=== Begin Enclosure ===

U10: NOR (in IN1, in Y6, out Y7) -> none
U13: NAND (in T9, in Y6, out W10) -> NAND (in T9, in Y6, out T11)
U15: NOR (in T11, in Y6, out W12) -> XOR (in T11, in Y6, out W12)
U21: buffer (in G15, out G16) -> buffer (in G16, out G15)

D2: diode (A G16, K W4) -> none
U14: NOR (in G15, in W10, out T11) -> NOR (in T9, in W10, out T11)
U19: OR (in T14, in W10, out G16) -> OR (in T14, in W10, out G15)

=== End Enclosure ===
=== Begin Enclosure ===

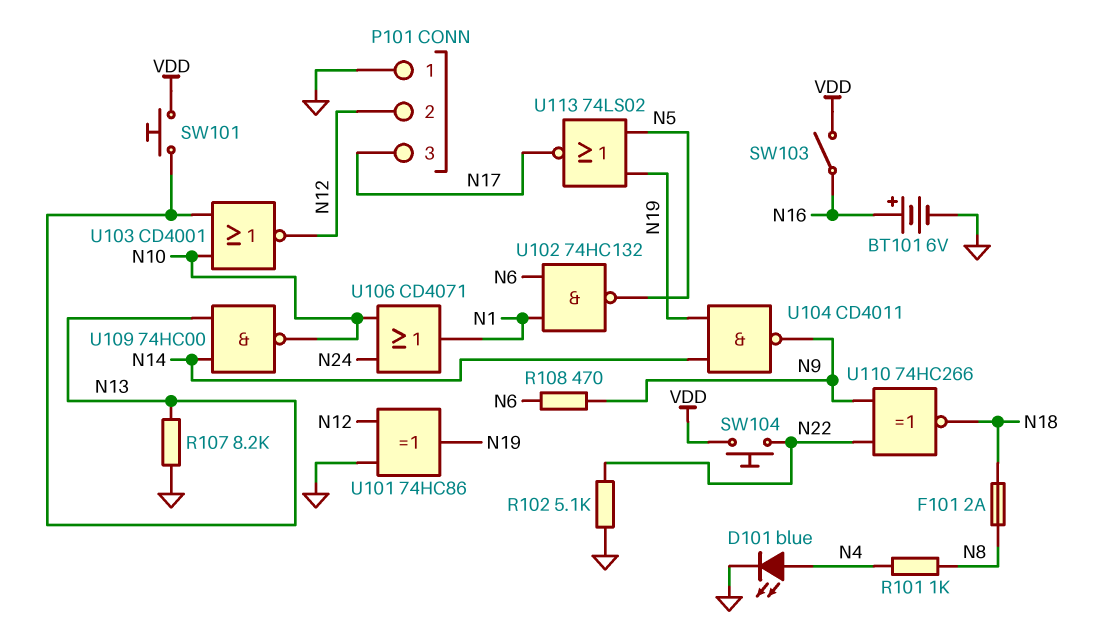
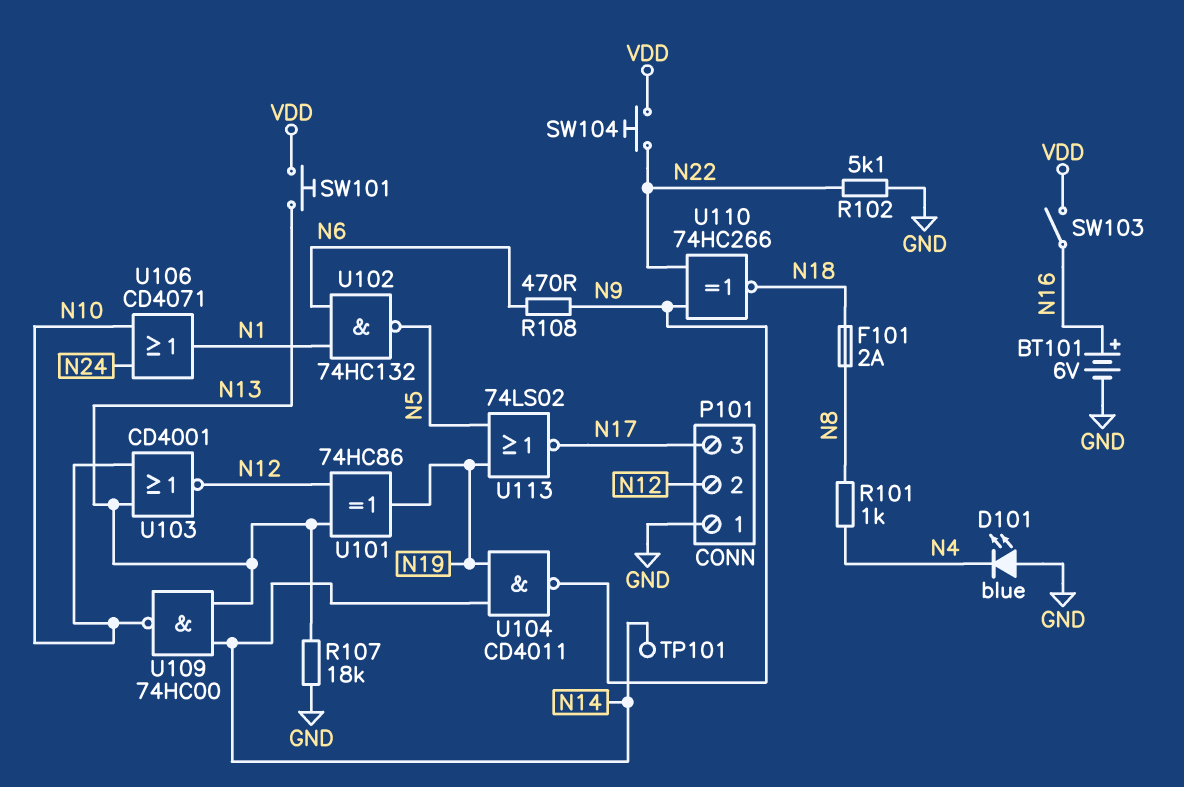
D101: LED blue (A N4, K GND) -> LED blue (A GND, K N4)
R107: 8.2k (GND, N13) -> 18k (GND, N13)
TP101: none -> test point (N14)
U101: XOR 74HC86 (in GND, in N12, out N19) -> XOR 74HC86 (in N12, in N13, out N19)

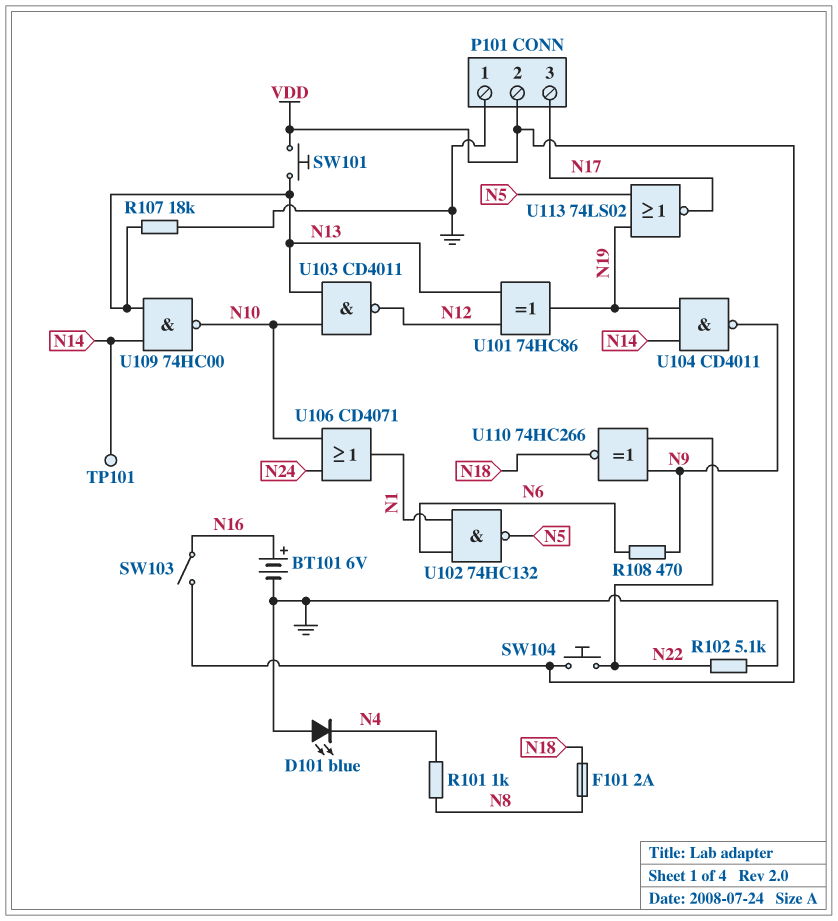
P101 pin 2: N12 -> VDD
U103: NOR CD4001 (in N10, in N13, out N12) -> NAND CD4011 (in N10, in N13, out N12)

=== End Enclosure ===

** What this task involves **
Extract the part of the records that opens with the line containing "U101: XOR 74HC86" and closes with the line containing "U103: NOR CD4001". Take only those lines, exactly, and no pictures.

** Expected answer **
U101: XOR 74HC86 (in GND, in N12, out N19) -> XOR 74HC86 (in N12, in N13, out N19)

P101 pin 2: N12 -> VDD
U103: NOR CD4001 (in N10, in N13, out N12) -> NAND CD4011 (in N10, in N13, out N12)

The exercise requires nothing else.